▸ Materials provided:

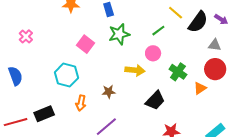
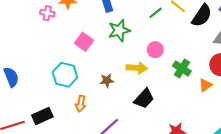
green line: (158, 31) -> (156, 13), moved
pink cross: (26, 36) -> (47, 13), moved, turned -32
brown star: (109, 92) -> (107, 80), moved
black trapezoid: (155, 100) -> (144, 99), moved

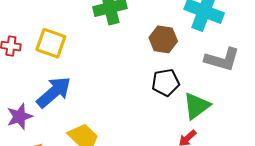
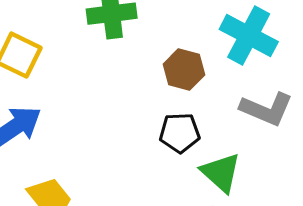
green triangle: (197, 106) -> (221, 173), turned -48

▸ What you will do:
Repeat the material above in full and exactly, omitting the pictures.

▸ Solution for this exercise:
green line: (158, 31) -> (156, 13), moved
pink cross: (26, 36) -> (47, 13), moved, turned -32
brown star: (109, 92) -> (107, 80), moved
black trapezoid: (155, 100) -> (144, 99), moved

green triangle: (197, 106) -> (221, 173), turned -48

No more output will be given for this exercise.